Exercise details
Each line of the records below that holds "VBAT" should be returned.

Records to process
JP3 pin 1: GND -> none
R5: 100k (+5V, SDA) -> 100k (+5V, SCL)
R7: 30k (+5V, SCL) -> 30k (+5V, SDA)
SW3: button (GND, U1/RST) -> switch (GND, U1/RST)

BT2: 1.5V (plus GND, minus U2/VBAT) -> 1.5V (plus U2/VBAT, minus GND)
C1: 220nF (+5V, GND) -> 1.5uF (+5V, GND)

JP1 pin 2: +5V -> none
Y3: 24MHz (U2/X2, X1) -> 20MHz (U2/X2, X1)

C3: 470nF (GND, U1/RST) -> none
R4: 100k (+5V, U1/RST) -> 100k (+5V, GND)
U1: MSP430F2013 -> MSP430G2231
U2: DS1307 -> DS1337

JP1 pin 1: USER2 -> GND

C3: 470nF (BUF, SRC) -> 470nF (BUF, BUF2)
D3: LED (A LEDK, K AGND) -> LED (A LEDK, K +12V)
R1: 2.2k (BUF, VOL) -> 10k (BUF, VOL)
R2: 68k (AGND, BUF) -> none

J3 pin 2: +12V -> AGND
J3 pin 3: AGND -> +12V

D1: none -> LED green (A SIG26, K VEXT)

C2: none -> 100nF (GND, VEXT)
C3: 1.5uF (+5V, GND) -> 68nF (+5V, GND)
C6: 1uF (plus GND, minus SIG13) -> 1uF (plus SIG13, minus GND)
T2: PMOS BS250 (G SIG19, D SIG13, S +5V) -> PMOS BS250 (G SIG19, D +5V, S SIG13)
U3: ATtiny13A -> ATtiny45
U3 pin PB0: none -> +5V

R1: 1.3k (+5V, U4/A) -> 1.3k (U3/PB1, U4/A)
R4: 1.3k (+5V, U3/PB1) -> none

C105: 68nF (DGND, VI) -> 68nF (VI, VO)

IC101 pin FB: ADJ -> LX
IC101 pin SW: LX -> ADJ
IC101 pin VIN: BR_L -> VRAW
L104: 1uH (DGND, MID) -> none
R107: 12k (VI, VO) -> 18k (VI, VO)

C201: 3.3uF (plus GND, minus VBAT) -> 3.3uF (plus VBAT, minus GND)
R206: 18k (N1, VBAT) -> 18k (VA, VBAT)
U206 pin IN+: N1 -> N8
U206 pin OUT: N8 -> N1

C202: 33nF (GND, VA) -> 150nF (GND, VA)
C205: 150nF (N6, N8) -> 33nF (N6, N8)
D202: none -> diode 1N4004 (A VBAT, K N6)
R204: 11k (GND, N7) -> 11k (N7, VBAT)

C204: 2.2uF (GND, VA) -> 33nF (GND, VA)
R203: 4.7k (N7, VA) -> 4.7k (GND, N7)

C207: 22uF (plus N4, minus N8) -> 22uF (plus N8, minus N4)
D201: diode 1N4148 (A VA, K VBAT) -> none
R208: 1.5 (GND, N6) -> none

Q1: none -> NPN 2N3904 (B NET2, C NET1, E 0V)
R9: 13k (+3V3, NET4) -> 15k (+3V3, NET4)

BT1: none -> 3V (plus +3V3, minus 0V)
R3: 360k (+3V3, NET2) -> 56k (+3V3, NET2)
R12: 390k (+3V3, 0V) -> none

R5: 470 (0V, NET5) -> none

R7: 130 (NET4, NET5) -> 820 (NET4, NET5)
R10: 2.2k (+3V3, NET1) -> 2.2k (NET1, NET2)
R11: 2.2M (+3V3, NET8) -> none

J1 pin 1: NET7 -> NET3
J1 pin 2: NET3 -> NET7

Exercise result
BT2: 1.5V (plus GND, minus U2/VBAT) -> 1.5V (plus U2/VBAT, minus GND)
C201: 3.3uF (plus GND, minus VBAT) -> 3.3uF (plus VBAT, minus GND)
R206: 18k (N1, VBAT) -> 18k (VA, VBAT)
D202: none -> diode 1N4004 (A VBAT, K N6)
R204: 11k (GND, N7) -> 11k (N7, VBAT)
D201: diode 1N4148 (A VA, K VBAT) -> none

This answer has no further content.